■ WHAT YOU WILL DO
Copy each entry precisely as written, and do not carry over the pictures.

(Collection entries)
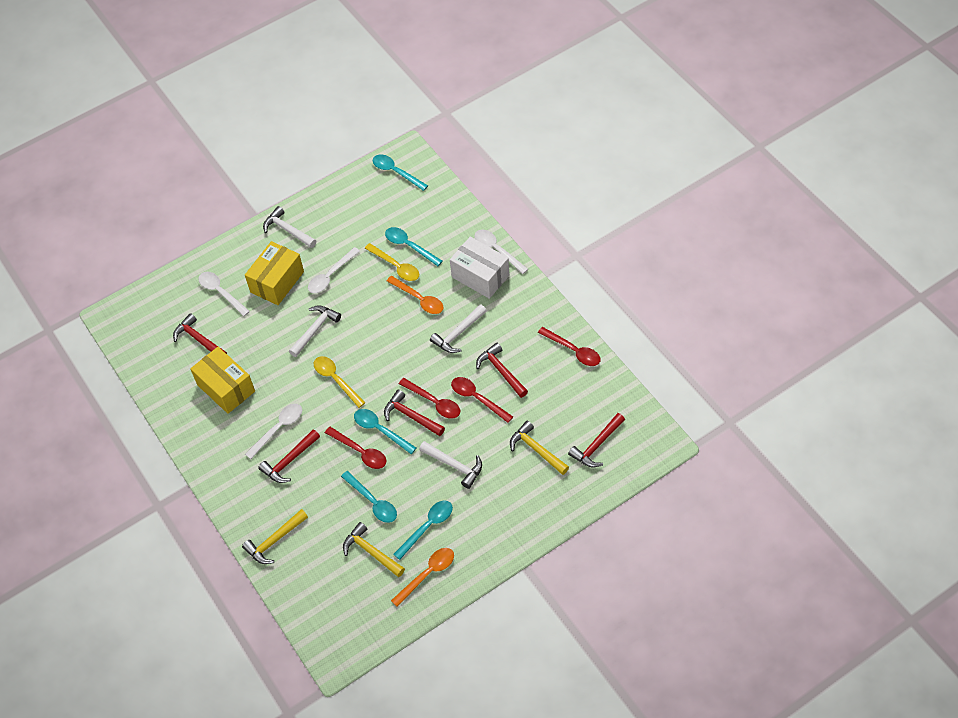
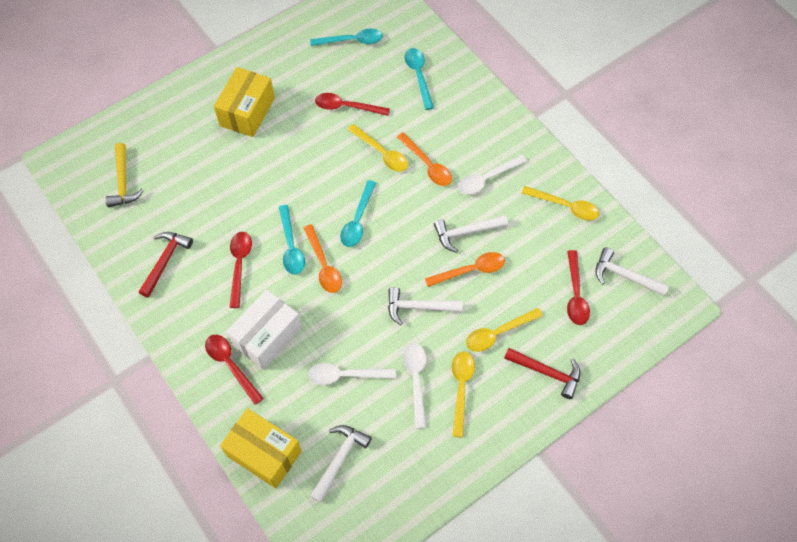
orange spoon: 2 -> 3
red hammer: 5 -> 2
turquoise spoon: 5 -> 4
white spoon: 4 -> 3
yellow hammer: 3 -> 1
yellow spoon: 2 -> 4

■ REPLY TO THE TASK
orange spoon: 2 -> 3
red hammer: 5 -> 2
turquoise spoon: 5 -> 4
white spoon: 4 -> 3
yellow hammer: 3 -> 1
yellow spoon: 2 -> 4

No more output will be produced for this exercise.